-- Given data follows --

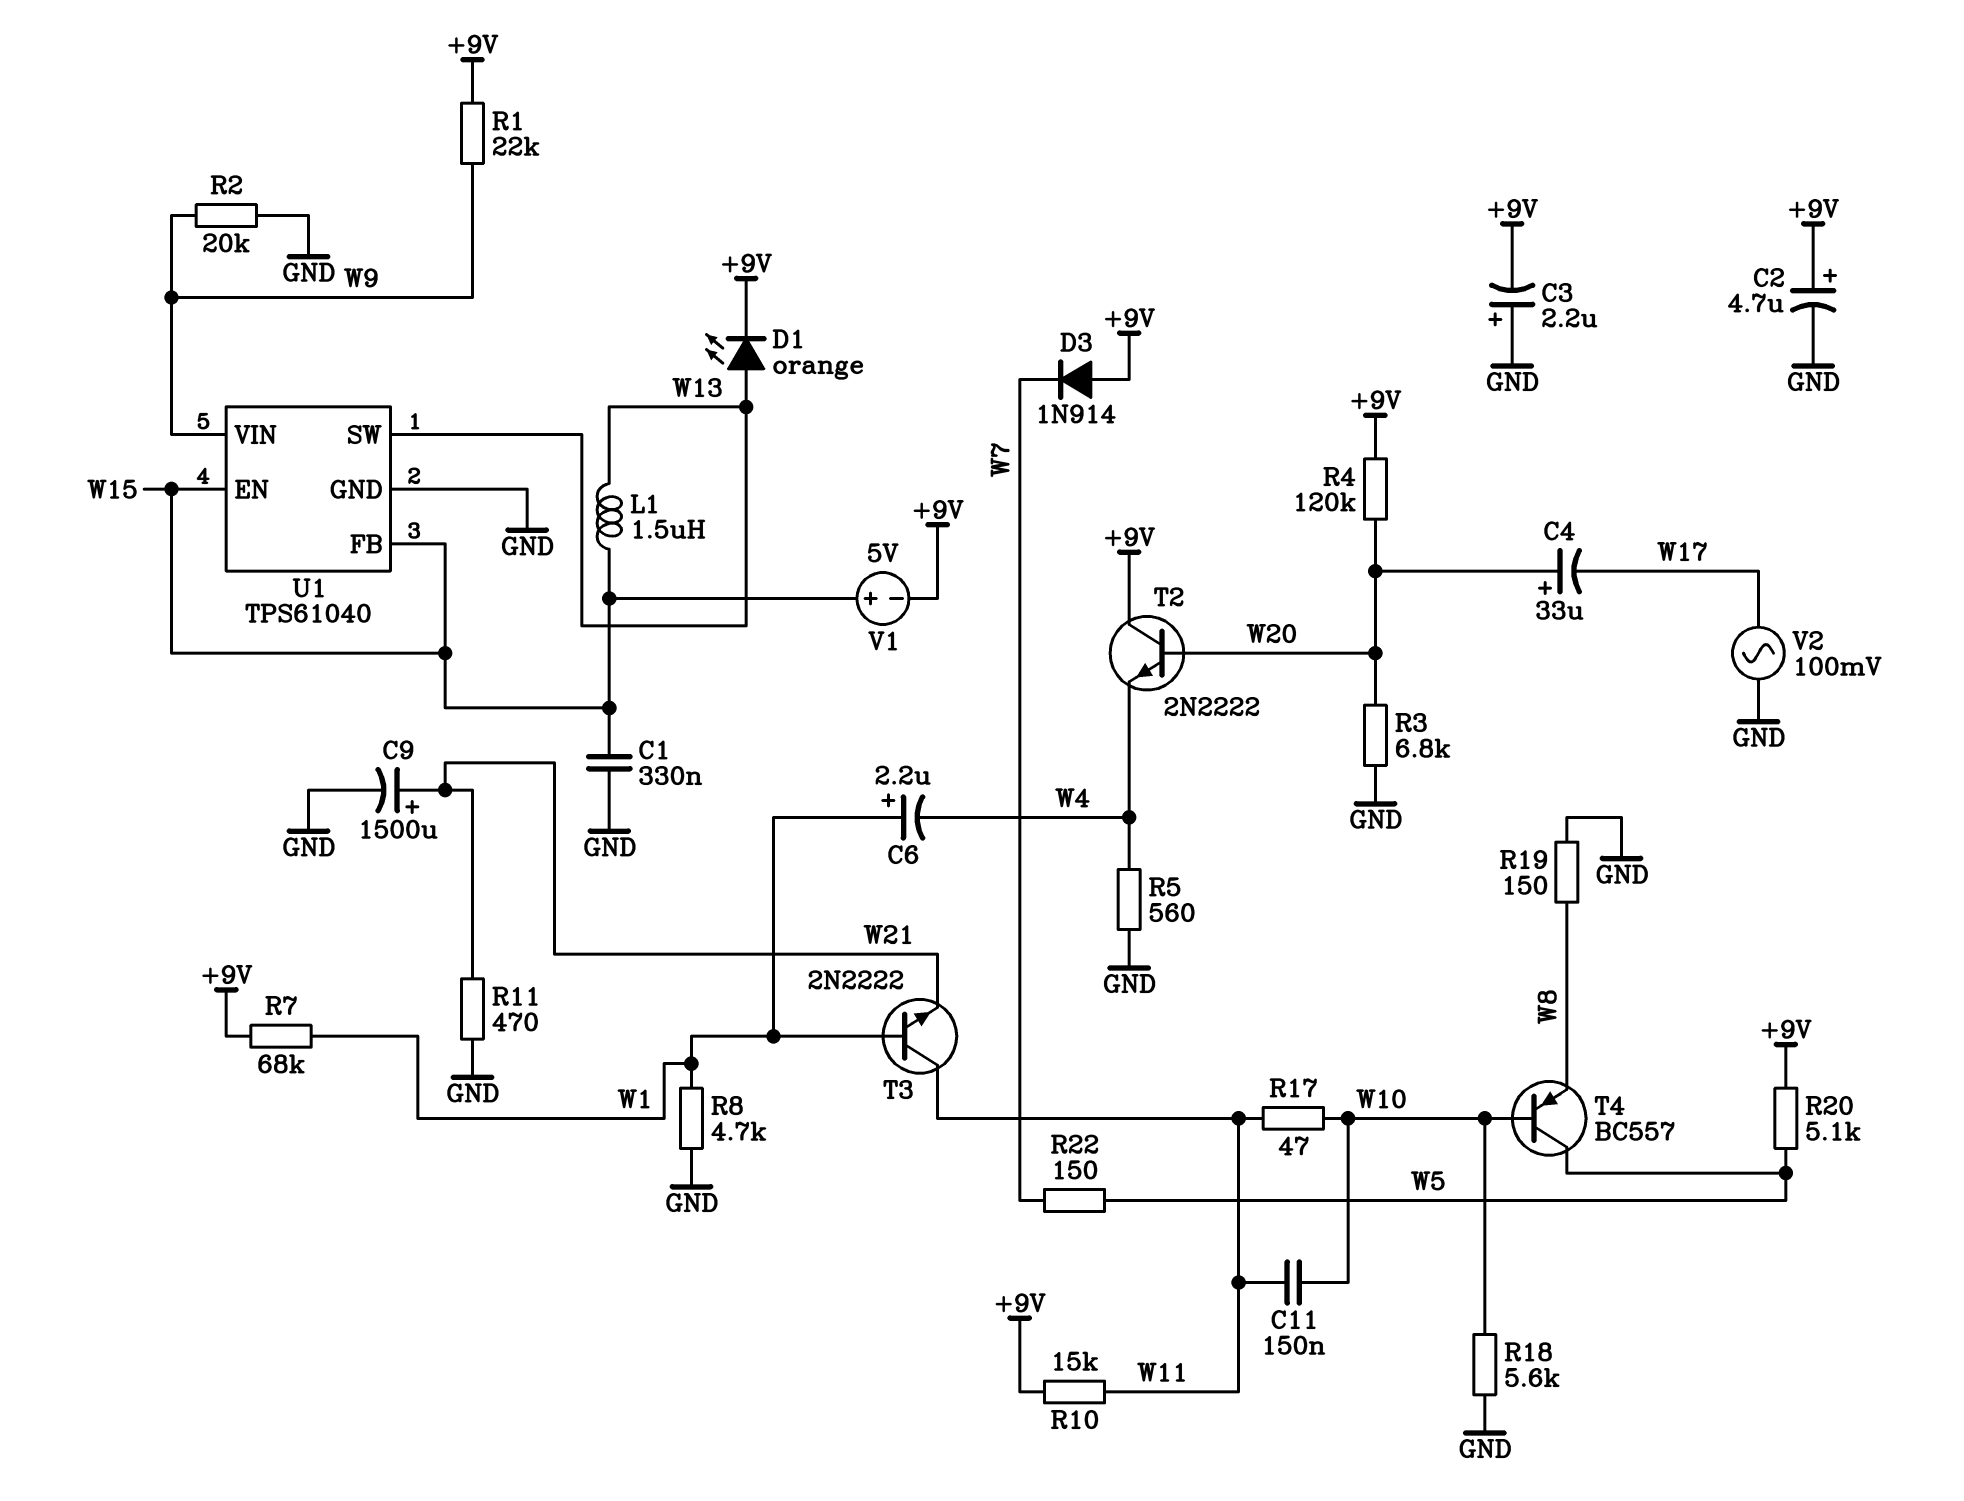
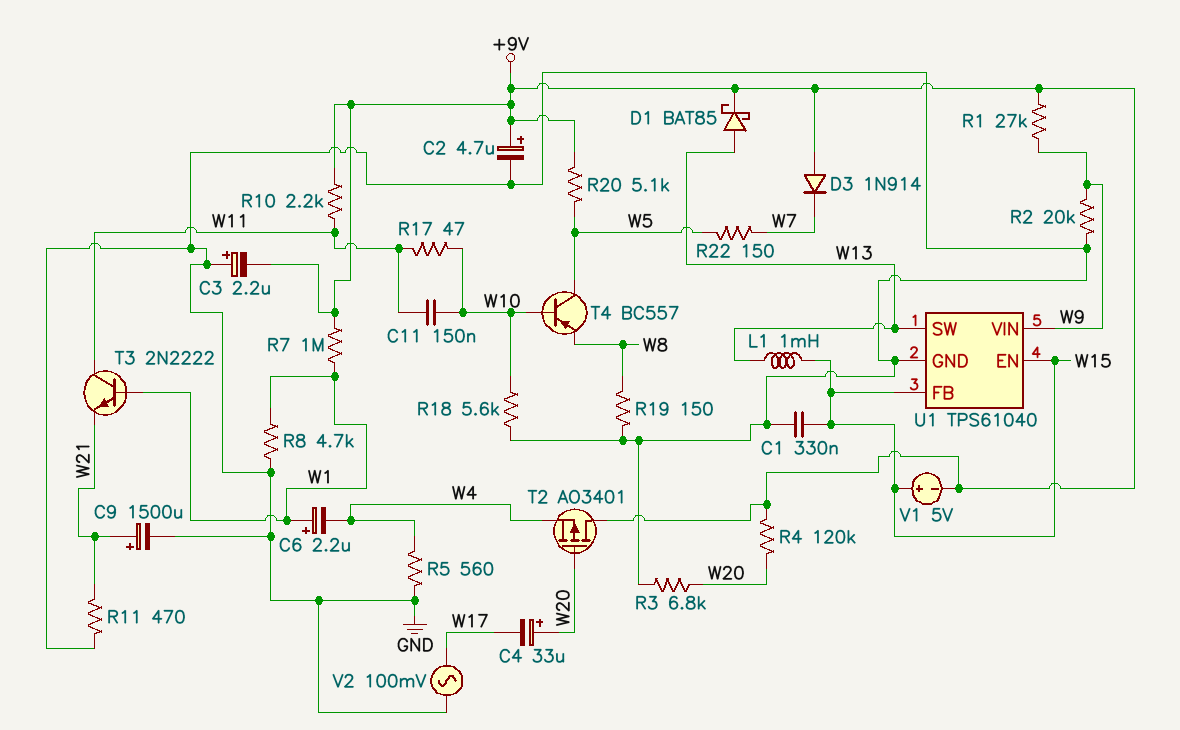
D1: LED orange (A W13, K +9V) -> schottky BAT85 (A W13, K +9V)
L1: 1.5uH (W13, W15) -> 1mH (W13, W15)
R1: 22k (+9V, W9) -> 27k (+9V, W9)
R7: 68k (+9V, W1) -> 1M (+9V, W1)
R10: 15k (+9V, W11) -> 2.2k (+9V, W11)
T2: NPN 2N2222 (B W20, C +9V, E W4) -> PMOS AO3401 (G W20, D +9V, S W4)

-- Given data concluded --

### What is expected
Output every entry above exactly as written, but omit the pictures.

### Output for this exercise
D1: LED orange (A W13, K +9V) -> schottky BAT85 (A W13, K +9V)
L1: 1.5uH (W13, W15) -> 1mH (W13, W15)
R1: 22k (+9V, W9) -> 27k (+9V, W9)
R7: 68k (+9V, W1) -> 1M (+9V, W1)
R10: 15k (+9V, W11) -> 2.2k (+9V, W11)
T2: NPN 2N2222 (B W20, C +9V, E W4) -> PMOS AO3401 (G W20, D +9V, S W4)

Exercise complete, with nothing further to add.